*Exercise goal:*
Set every line of the data down again exactly, and keep the pictures out.

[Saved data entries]
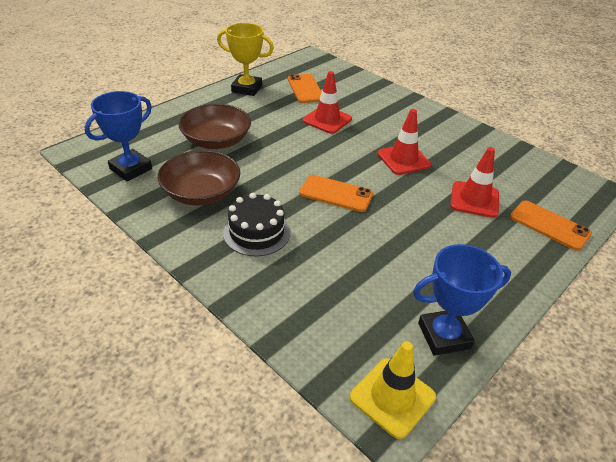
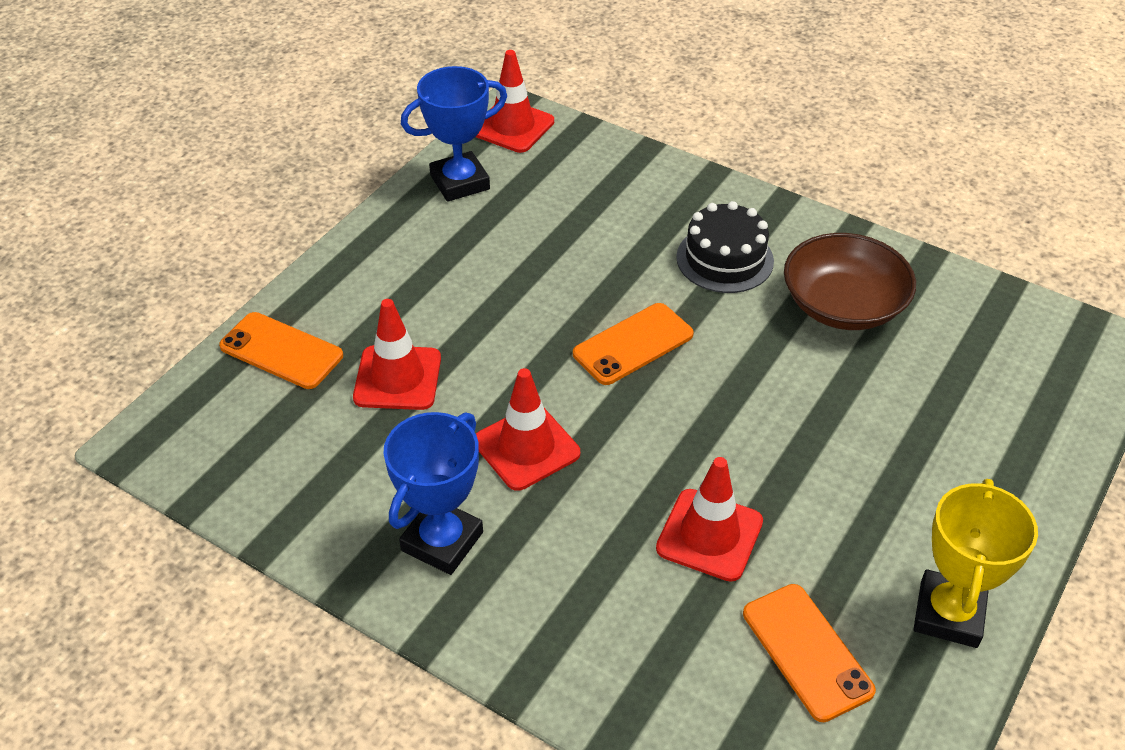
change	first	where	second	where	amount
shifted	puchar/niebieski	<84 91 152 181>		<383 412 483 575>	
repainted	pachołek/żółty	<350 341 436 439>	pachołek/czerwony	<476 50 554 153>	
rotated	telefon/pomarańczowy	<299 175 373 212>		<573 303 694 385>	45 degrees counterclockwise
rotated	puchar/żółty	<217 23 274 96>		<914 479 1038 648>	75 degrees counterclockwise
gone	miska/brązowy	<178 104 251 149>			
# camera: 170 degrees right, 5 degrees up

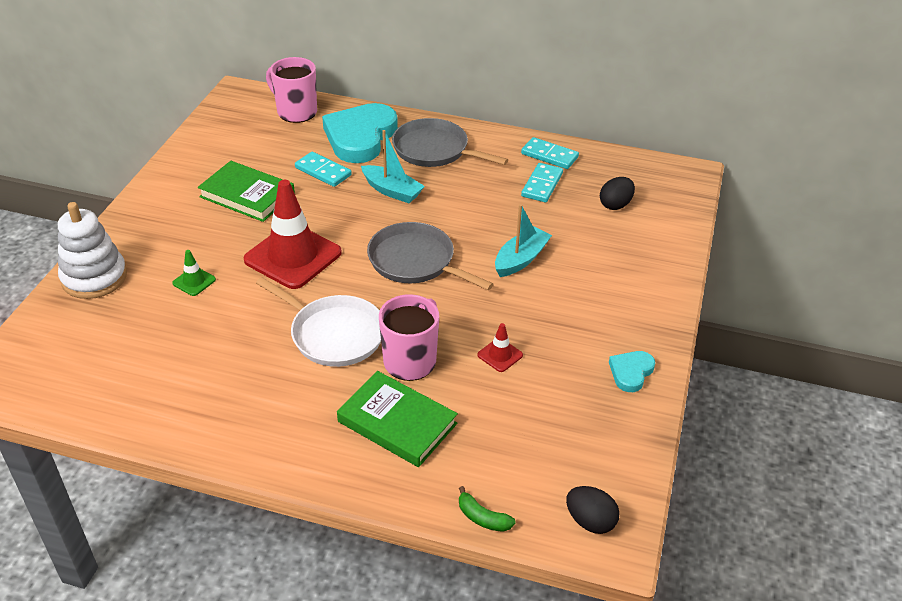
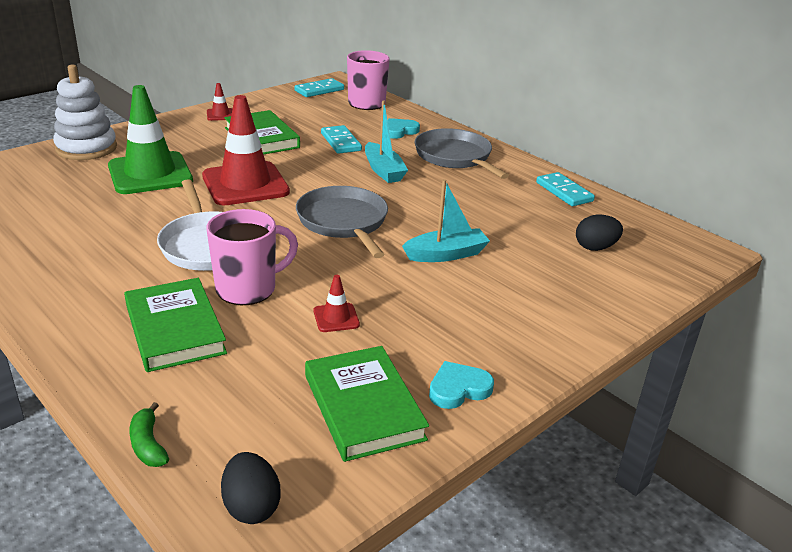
change	first	where	second	where	amount
scaled	pachołek/zielony	<172 250 216 296>		<108 85 193 194>	x2.35
new			pachołek/czerwony	<207 83 232 121>	
shifted	kostka domina/turkusowy	<521 163 563 202>		<294 78 344 97>	
new			książka/zielony	<305 346 429 462>	
scaled	serce/turkusowy	<322 103 398 163>		<388 118 420 139>	x0.47
# camera: 30 degrees right, 10 degrees down

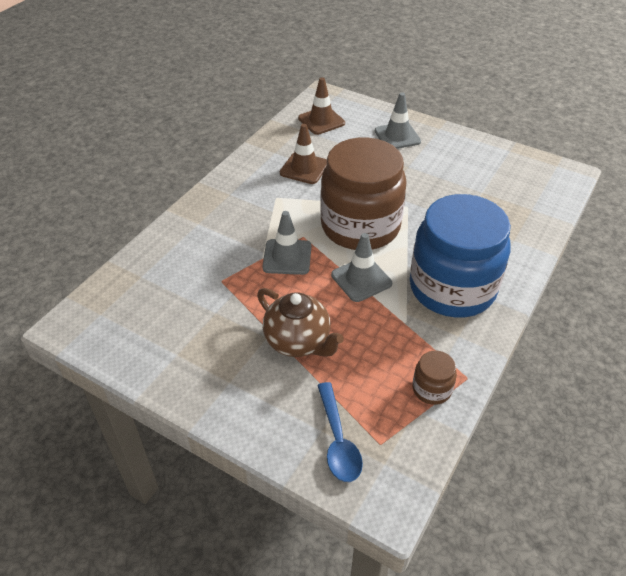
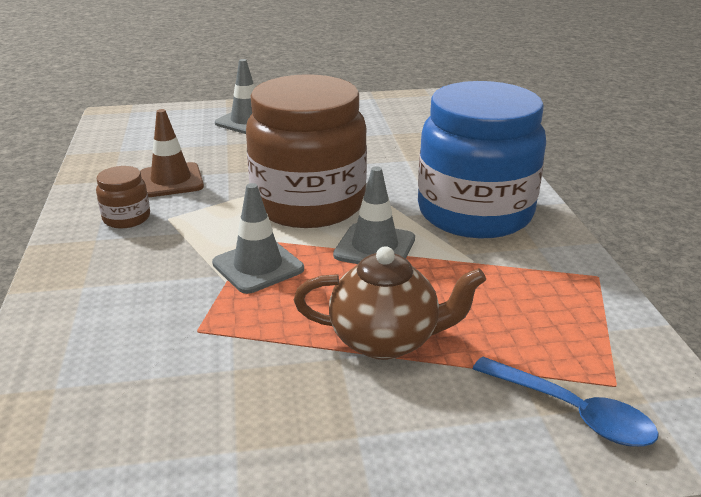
change	first	where	second	where	amount
shifted	słoik/brązowy	<412 351 457 405>		<96 166 150 229>	
gone	pachołek/brązowy	<298 77 345 135>			
# camera: 40 degrees left, 15 degrees down

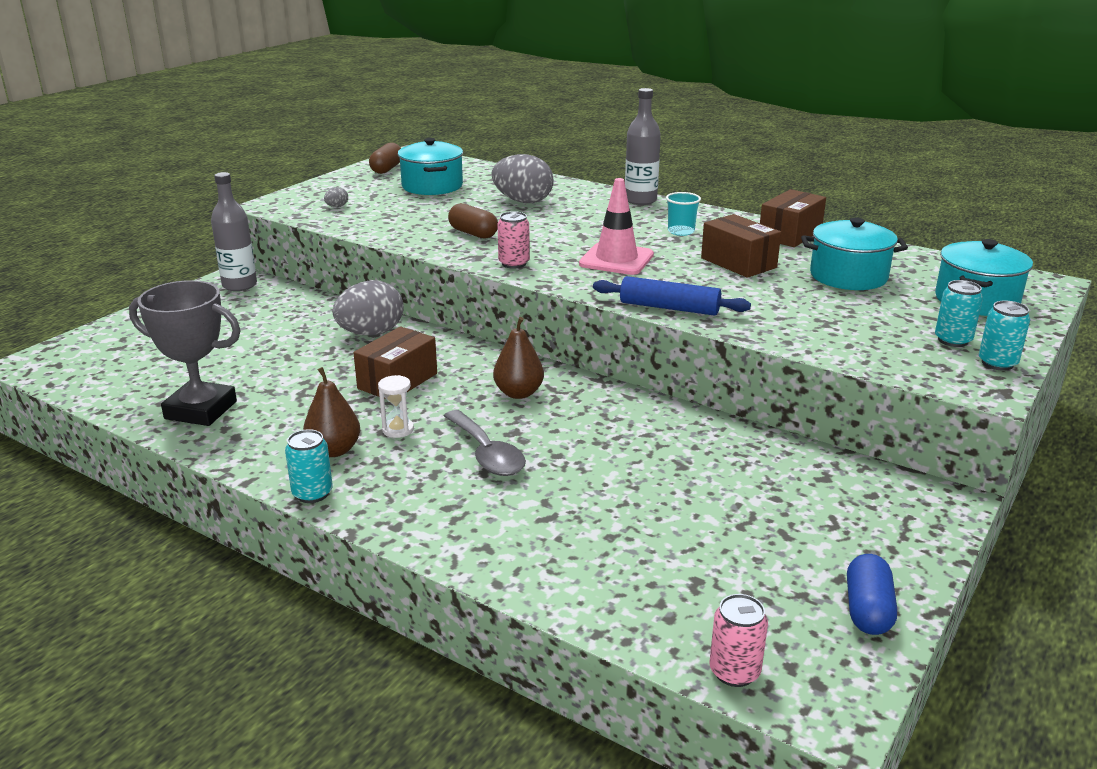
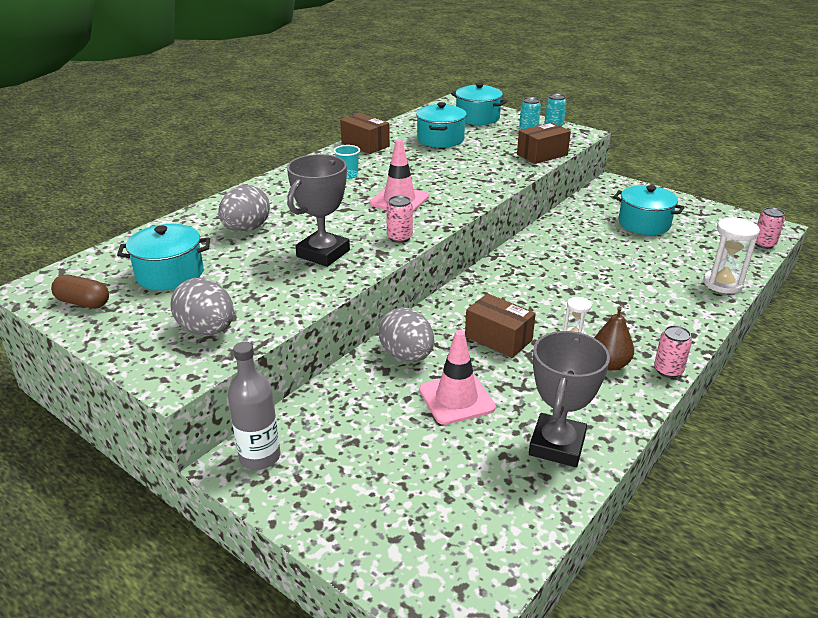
change	first	where	second	where	amount
scaled	jajko/szary	<324 187 348 207>		<171 278 234 335>	x2.44
swapped	kapsułka/brązowy	<448 203 498 239>	puchar/szary	<287 154 350 267>	
new			pachołek/różowy	<419 330 496 425>	
shifted	pudełko/brązowy	<701 214 781 278>		<517 122 571 164>	
new			garnek/turkusowy	<613 185 685 235>	
repainted	puszka/turkusowy	<285 429 333 503>	puszka/różowy	<654 325 692 378>	
new			klepsydra/biały	<703 217 760 294>	
gone	łyżka/szary	<444 410 526 476>			
gone	gruszka/brązowy	<493 317 544 399>			
gone	wałek do ciasta/niebieski	<593 276 751 316>			
gone	butelka/szary	<625 88 661 205>			
gone	kapsułka/niebieski	<847 554 897 635>			
# camera: 85 degrees left, 5 degrees up

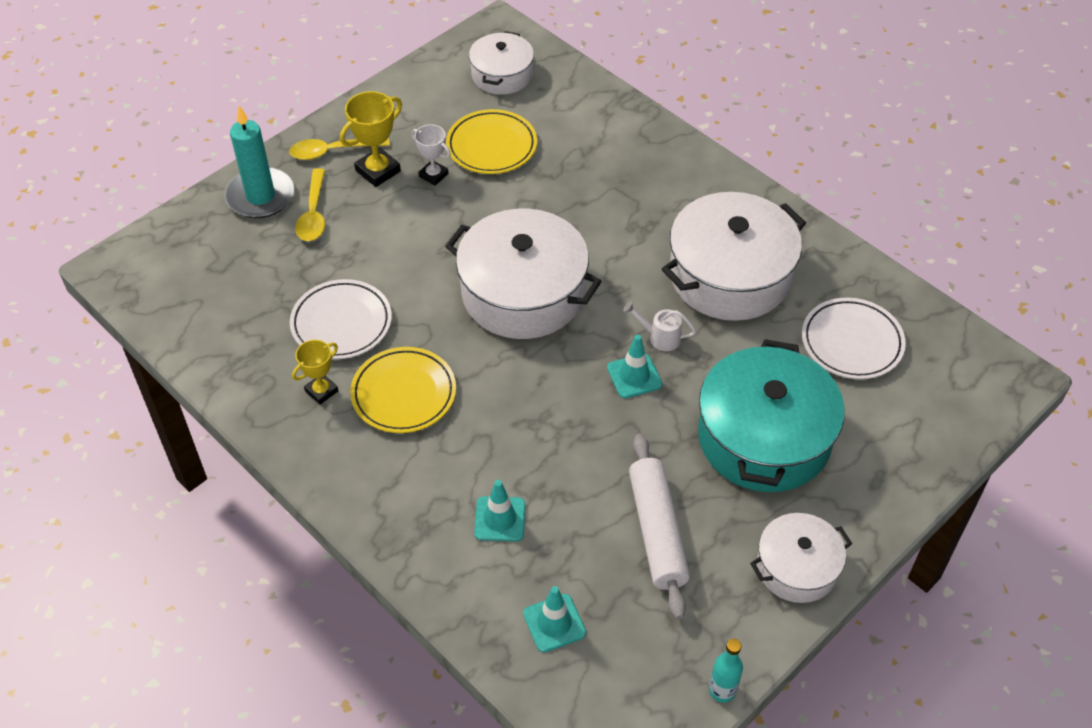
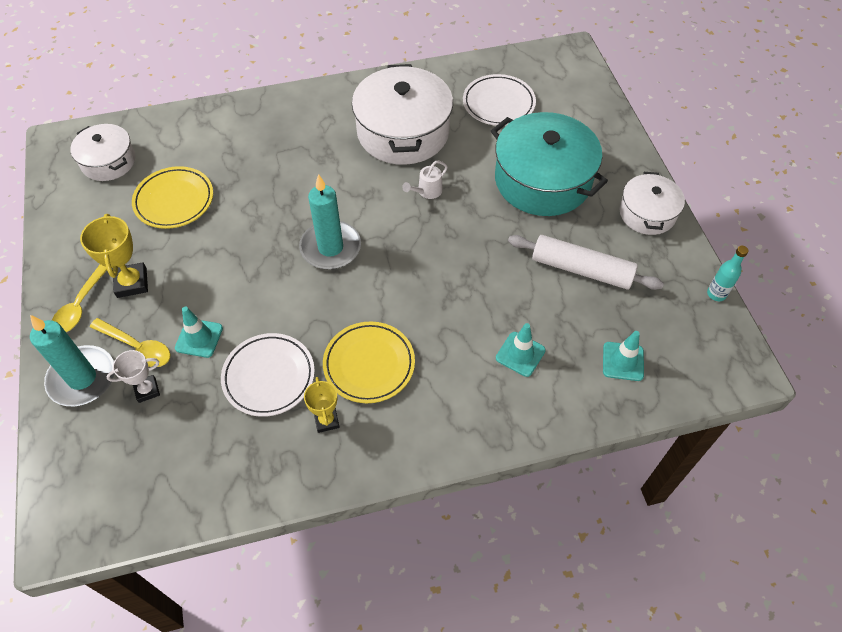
change	first	where	second	where	amount
shifted	puchar/biały	<411 124 451 186>		<106 350 160 403>	
shifted	pachołek/turkusowy	<607 335 662 398>		<175 307 223 358>	
swapped	garnek/biały	<445 209 602 339>	świeca/turkusowy	<299 174 361 270>	
# camera: 60 degrees left, 5 degrees up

*Response to this task:*
change	first	where	second	where	amount
shifted	puchar/niebieski	<84 91 152 181>		<383 412 483 575>	
repainted	pachołek/żółty	<350 341 436 439>	pachołek/czerwony	<476 50 554 153>	
rotated	telefon/pomarańczowy	<299 175 373 212>		<573 303 694 385>	45 degrees counterclockwise
rotated	puchar/żółty	<217 23 274 96>		<914 479 1038 648>	75 degrees counterclockwise
gone	miska/brązowy	<178 104 251 149>			
# camera: 170 degrees right, 5 degrees up

change	first	where	second	where	amount
scaled	pachołek/zielony	<172 250 216 296>		<108 85 193 194>	x2.35
new			pachołek/czerwony	<207 83 232 121>	
shifted	kostka domina/turkusowy	<521 163 563 202>		<294 78 344 97>	
new			książka/zielony	<305 346 429 462>	
scaled	serce/turkusowy	<322 103 398 163>		<388 118 420 139>	x0.47
# camera: 30 degrees right, 10 degrees down

change	first	where	second	where	amount
shifted	słoik/brązowy	<412 351 457 405>		<96 166 150 229>	
gone	pachołek/brązowy	<298 77 345 135>			
# camera: 40 degrees left, 15 degrees down

change	first	where	second	where	amount
scaled	jajko/szary	<324 187 348 207>		<171 278 234 335>	x2.44
swapped	kapsułka/brązowy	<448 203 498 239>	puchar/szary	<287 154 350 267>	
new			pachołek/różowy	<419 330 496 425>	
shifted	pudełko/brązowy	<701 214 781 278>		<517 122 571 164>	
new			garnek/turkusowy	<613 185 685 235>	
repainted	puszka/turkusowy	<285 429 333 503>	puszka/różowy	<654 325 692 378>	
new			klepsydra/biały	<703 217 760 294>	
gone	łyżka/szary	<444 410 526 476>			
gone	gruszka/brązowy	<493 317 544 399>			
gone	wałek do ciasta/niebieski	<593 276 751 316>			
gone	butelka/szary	<625 88 661 205>			
gone	kapsułka/niebieski	<847 554 897 635>			
# camera: 85 degrees left, 5 degrees up

change	first	where	second	where	amount
shifted	puchar/biały	<411 124 451 186>		<106 350 160 403>	
shifted	pachołek/turkusowy	<607 335 662 398>		<175 307 223 358>	
swapped	garnek/biały	<445 209 602 339>	świeca/turkusowy	<299 174 361 270>	
# camera: 60 degrees left, 5 degrees up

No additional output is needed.